» **Exercise data**:
== Segment start ==
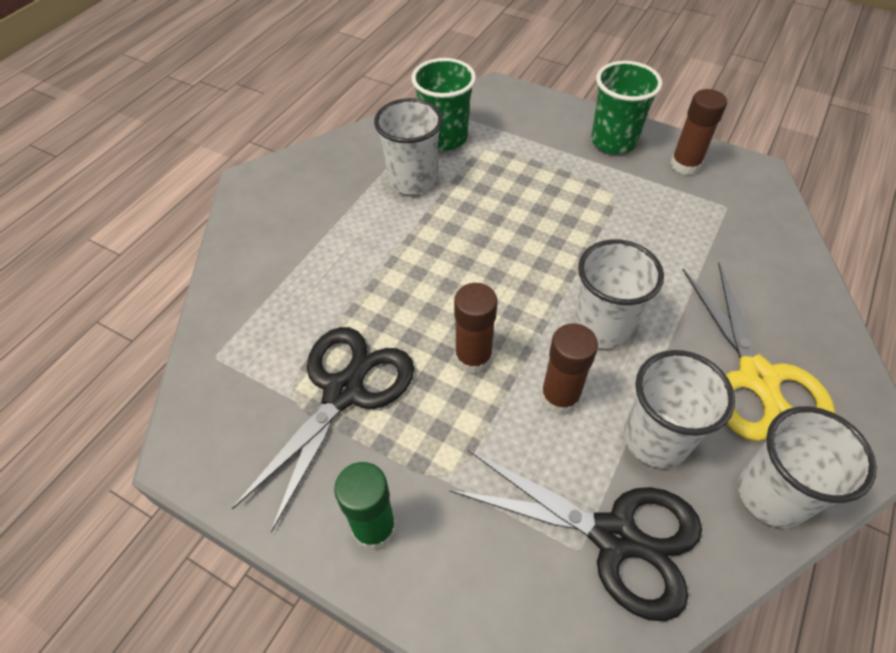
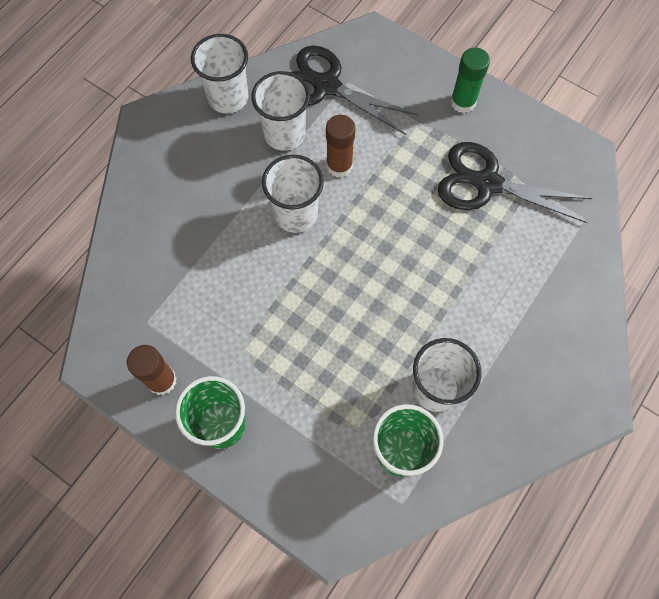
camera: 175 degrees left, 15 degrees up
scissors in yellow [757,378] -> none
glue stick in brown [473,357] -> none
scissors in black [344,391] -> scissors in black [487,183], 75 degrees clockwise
== Segment end ==
» **The problem**: Show all lines above that contain "none".

» **Finished task**:
scissors in yellow [757,378] -> none
glue stick in brown [473,357] -> none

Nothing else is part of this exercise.